TO DO: Which lines below fall between the one containing "camera: 115 degrees left, 10 degrees up" and the one containing "(424, 97) = (212, 232): turquoise"? Repeat them exactly, counting both of those lines, and add nothing else.

SUPPLIED ENTRIES:
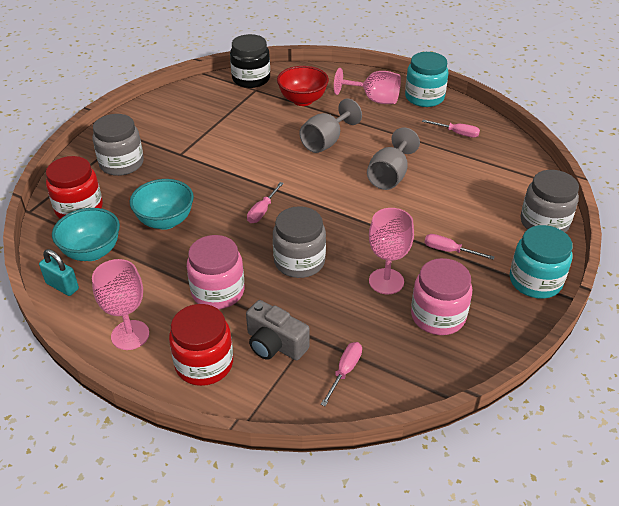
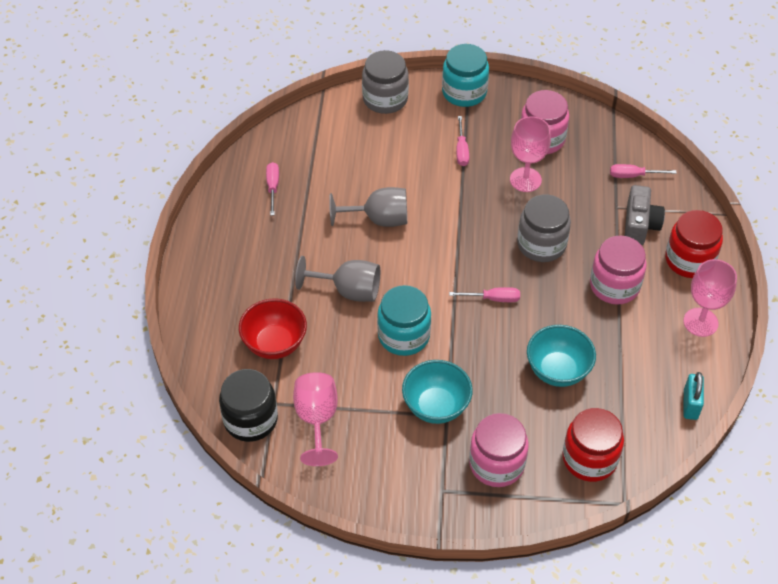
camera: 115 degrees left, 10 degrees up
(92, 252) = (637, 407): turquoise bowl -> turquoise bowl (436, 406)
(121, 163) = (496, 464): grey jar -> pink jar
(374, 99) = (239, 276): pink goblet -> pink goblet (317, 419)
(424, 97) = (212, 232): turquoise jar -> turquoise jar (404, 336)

--

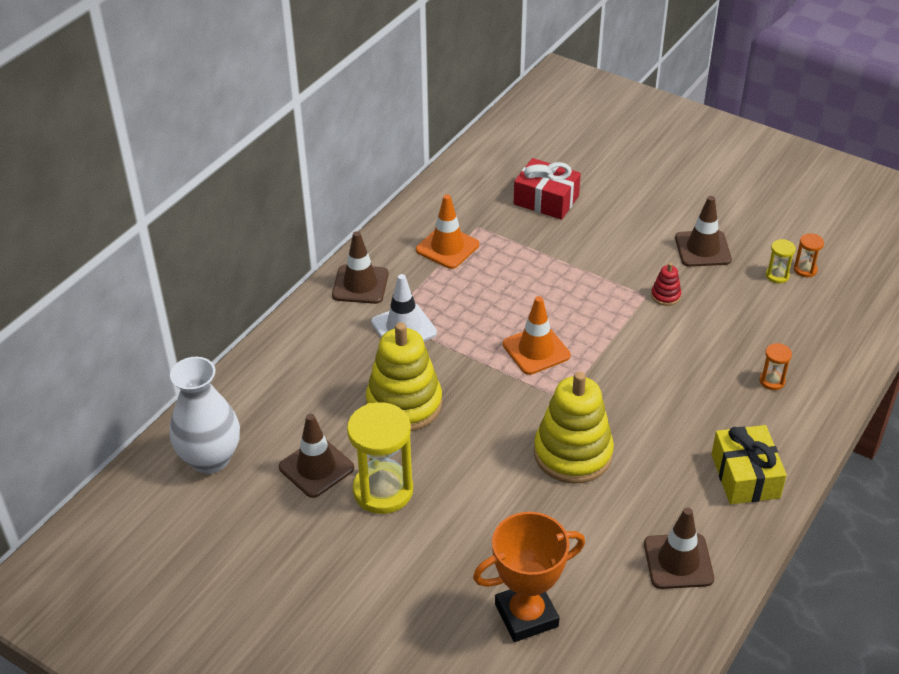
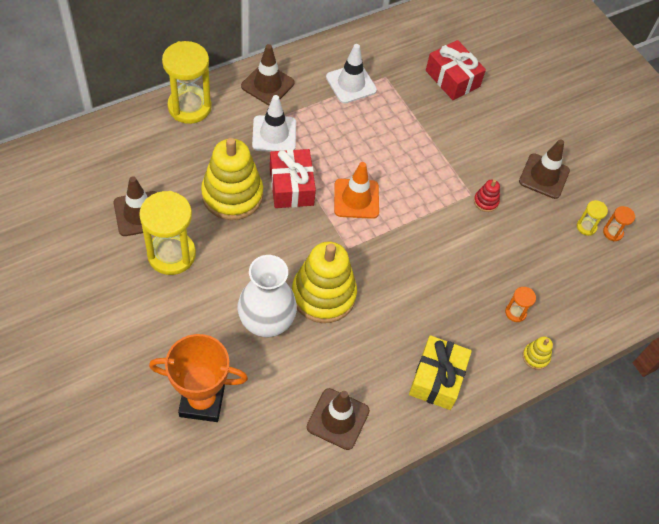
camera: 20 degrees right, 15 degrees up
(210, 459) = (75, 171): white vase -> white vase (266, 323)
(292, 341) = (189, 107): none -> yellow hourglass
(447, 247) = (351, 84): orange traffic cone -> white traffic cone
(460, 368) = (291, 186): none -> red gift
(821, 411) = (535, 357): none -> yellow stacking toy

RESULT OF THIS TASK:
camera: 115 degrees left, 10 degrees up
(92, 252) = (637, 407): turquoise bowl -> turquoise bowl (436, 406)
(121, 163) = (496, 464): grey jar -> pink jar
(374, 99) = (239, 276): pink goblet -> pink goblet (317, 419)
(424, 97) = (212, 232): turquoise jar -> turquoise jar (404, 336)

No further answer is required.